*** Opening INPUT ***

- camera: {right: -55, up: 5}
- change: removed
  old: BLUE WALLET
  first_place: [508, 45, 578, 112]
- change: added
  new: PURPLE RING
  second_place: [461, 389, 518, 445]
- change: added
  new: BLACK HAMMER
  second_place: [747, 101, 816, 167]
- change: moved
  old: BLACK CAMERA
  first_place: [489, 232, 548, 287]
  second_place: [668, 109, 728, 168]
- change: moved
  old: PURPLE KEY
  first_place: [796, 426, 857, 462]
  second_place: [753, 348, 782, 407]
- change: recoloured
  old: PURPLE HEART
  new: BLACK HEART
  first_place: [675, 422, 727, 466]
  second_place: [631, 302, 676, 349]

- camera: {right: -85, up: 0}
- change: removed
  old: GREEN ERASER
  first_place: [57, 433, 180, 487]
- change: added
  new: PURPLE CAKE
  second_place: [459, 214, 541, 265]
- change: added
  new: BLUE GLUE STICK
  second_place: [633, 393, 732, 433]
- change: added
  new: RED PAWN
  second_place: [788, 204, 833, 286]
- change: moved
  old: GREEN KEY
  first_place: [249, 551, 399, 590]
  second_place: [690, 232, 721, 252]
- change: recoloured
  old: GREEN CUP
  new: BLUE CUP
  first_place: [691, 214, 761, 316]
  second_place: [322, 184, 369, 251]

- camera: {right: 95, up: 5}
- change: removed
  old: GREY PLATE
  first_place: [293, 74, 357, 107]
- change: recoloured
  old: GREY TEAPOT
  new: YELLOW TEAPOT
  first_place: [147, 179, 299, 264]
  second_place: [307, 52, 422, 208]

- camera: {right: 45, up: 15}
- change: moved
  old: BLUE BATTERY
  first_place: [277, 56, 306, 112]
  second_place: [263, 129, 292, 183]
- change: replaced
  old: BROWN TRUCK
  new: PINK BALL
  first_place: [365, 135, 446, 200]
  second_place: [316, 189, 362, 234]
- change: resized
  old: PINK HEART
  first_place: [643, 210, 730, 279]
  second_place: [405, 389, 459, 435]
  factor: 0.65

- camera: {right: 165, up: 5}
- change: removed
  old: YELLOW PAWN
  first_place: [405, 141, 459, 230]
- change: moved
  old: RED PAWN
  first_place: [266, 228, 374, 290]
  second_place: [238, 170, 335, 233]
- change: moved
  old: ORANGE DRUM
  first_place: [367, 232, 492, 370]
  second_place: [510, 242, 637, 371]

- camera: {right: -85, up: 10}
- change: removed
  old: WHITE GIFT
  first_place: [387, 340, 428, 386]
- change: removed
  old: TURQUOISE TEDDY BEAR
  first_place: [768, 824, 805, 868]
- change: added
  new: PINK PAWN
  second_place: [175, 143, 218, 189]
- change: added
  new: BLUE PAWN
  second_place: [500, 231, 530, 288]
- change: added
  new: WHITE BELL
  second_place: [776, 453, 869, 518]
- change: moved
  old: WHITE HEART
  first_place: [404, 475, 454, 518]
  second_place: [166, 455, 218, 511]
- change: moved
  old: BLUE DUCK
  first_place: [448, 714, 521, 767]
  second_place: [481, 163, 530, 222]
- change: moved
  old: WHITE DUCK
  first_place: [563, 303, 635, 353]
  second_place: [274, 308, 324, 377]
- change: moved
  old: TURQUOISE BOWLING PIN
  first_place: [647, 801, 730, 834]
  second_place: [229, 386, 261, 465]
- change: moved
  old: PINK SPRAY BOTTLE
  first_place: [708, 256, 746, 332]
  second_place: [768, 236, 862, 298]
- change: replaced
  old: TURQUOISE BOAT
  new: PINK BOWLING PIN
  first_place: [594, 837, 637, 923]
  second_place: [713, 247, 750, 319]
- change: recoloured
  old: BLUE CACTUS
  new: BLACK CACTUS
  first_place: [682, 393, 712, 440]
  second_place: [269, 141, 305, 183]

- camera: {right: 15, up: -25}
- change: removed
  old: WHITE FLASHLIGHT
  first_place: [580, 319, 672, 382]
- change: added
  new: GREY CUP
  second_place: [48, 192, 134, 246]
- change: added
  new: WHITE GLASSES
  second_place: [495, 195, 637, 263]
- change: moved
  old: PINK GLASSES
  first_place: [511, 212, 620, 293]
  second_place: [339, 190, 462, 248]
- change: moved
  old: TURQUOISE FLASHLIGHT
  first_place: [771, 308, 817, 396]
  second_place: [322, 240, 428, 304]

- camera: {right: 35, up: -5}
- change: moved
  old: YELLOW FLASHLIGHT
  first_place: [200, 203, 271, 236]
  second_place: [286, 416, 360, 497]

*** Closing INPUT ***

**REQUIREMENT:** Here, the records must be output exactly and in full.

**WRITTEN ANSWER:**
- camera: {right: -55, up: 5}
- change: removed
  old: BLUE WALLET
  first_place: [508, 45, 578, 112]
- change: added
  new: PURPLE RING
  second_place: [461, 389, 518, 445]
- change: added
  new: BLACK HAMMER
  second_place: [747, 101, 816, 167]
- change: moved
  old: BLACK CAMERA
  first_place: [489, 232, 548, 287]
  second_place: [668, 109, 728, 168]
- change: moved
  old: PURPLE KEY
  first_place: [796, 426, 857, 462]
  second_place: [753, 348, 782, 407]
- change: recoloured
  old: PURPLE HEART
  new: BLACK HEART
  first_place: [675, 422, 727, 466]
  second_place: [631, 302, 676, 349]

- camera: {right: -85, up: 0}
- change: removed
  old: GREEN ERASER
  first_place: [57, 433, 180, 487]
- change: added
  new: PURPLE CAKE
  second_place: [459, 214, 541, 265]
- change: added
  new: BLUE GLUE STICK
  second_place: [633, 393, 732, 433]
- change: added
  new: RED PAWN
  second_place: [788, 204, 833, 286]
- change: moved
  old: GREEN KEY
  first_place: [249, 551, 399, 590]
  second_place: [690, 232, 721, 252]
- change: recoloured
  old: GREEN CUP
  new: BLUE CUP
  first_place: [691, 214, 761, 316]
  second_place: [322, 184, 369, 251]

- camera: {right: 95, up: 5}
- change: removed
  old: GREY PLATE
  first_place: [293, 74, 357, 107]
- change: recoloured
  old: GREY TEAPOT
  new: YELLOW TEAPOT
  first_place: [147, 179, 299, 264]
  second_place: [307, 52, 422, 208]

- camera: {right: 45, up: 15}
- change: moved
  old: BLUE BATTERY
  first_place: [277, 56, 306, 112]
  second_place: [263, 129, 292, 183]
- change: replaced
  old: BROWN TRUCK
  new: PINK BALL
  first_place: [365, 135, 446, 200]
  second_place: [316, 189, 362, 234]
- change: resized
  old: PINK HEART
  first_place: [643, 210, 730, 279]
  second_place: [405, 389, 459, 435]
  factor: 0.65

- camera: {right: 165, up: 5}
- change: removed
  old: YELLOW PAWN
  first_place: [405, 141, 459, 230]
- change: moved
  old: RED PAWN
  first_place: [266, 228, 374, 290]
  second_place: [238, 170, 335, 233]
- change: moved
  old: ORANGE DRUM
  first_place: [367, 232, 492, 370]
  second_place: [510, 242, 637, 371]

- camera: {right: -85, up: 10}
- change: removed
  old: WHITE GIFT
  first_place: [387, 340, 428, 386]
- change: removed
  old: TURQUOISE TEDDY BEAR
  first_place: [768, 824, 805, 868]
- change: added
  new: PINK PAWN
  second_place: [175, 143, 218, 189]
- change: added
  new: BLUE PAWN
  second_place: [500, 231, 530, 288]
- change: added
  new: WHITE BELL
  second_place: [776, 453, 869, 518]
- change: moved
  old: WHITE HEART
  first_place: [404, 475, 454, 518]
  second_place: [166, 455, 218, 511]
- change: moved
  old: BLUE DUCK
  first_place: [448, 714, 521, 767]
  second_place: [481, 163, 530, 222]
- change: moved
  old: WHITE DUCK
  first_place: [563, 303, 635, 353]
  second_place: [274, 308, 324, 377]
- change: moved
  old: TURQUOISE BOWLING PIN
  first_place: [647, 801, 730, 834]
  second_place: [229, 386, 261, 465]
- change: moved
  old: PINK SPRAY BOTTLE
  first_place: [708, 256, 746, 332]
  second_place: [768, 236, 862, 298]
- change: replaced
  old: TURQUOISE BOAT
  new: PINK BOWLING PIN
  first_place: [594, 837, 637, 923]
  second_place: [713, 247, 750, 319]
- change: recoloured
  old: BLUE CACTUS
  new: BLACK CACTUS
  first_place: [682, 393, 712, 440]
  second_place: [269, 141, 305, 183]

- camera: {right: 15, up: -25}
- change: removed
  old: WHITE FLASHLIGHT
  first_place: [580, 319, 672, 382]
- change: added
  new: GREY CUP
  second_place: [48, 192, 134, 246]
- change: added
  new: WHITE GLASSES
  second_place: [495, 195, 637, 263]
- change: moved
  old: PINK GLASSES
  first_place: [511, 212, 620, 293]
  second_place: [339, 190, 462, 248]
- change: moved
  old: TURQUOISE FLASHLIGHT
  first_place: [771, 308, 817, 396]
  second_place: [322, 240, 428, 304]

- camera: {right: 35, up: -5}
- change: moved
  old: YELLOW FLASHLIGHT
  first_place: [200, 203, 271, 236]
  second_place: [286, 416, 360, 497]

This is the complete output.